Dataset content.
※

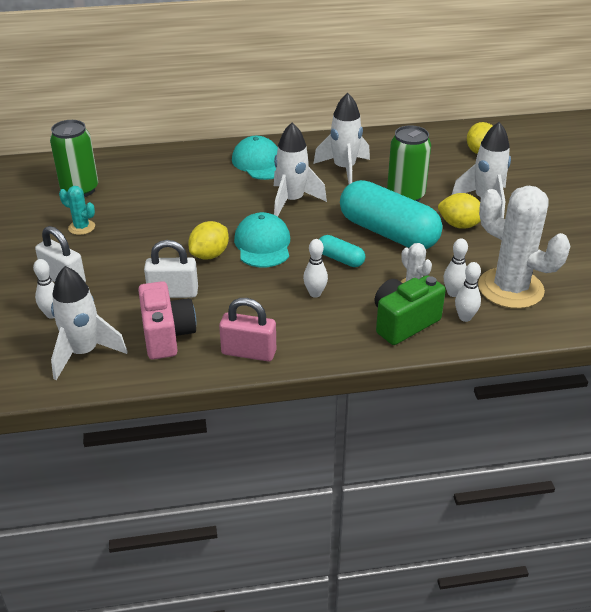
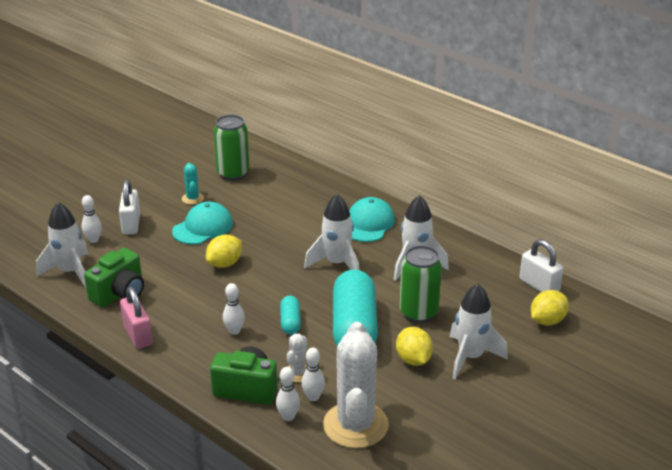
camera: 50 degrees right, 5 degrees down
(167, 335) = (119, 293): pink camera -> green camera
(173, 293) = (166, 272): white padlock -> white padlock (539, 285)
(210, 255) = (225, 264): yellow lemon -> yellow lemon turned 45 degrees counterclockwise
(263, 244) = (265, 279): turquoise cap -> turquoise cap (203, 227)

※

Task statement. The line containing "(173, 293) = (166, 272): white" and all lines after it, to the end of the records, are to be output exactly and alone.

Answer box.
(173, 293) = (166, 272): white padlock -> white padlock (539, 285)
(210, 255) = (225, 264): yellow lemon -> yellow lemon turned 45 degrees counterclockwise
(263, 244) = (265, 279): turquoise cap -> turquoise cap (203, 227)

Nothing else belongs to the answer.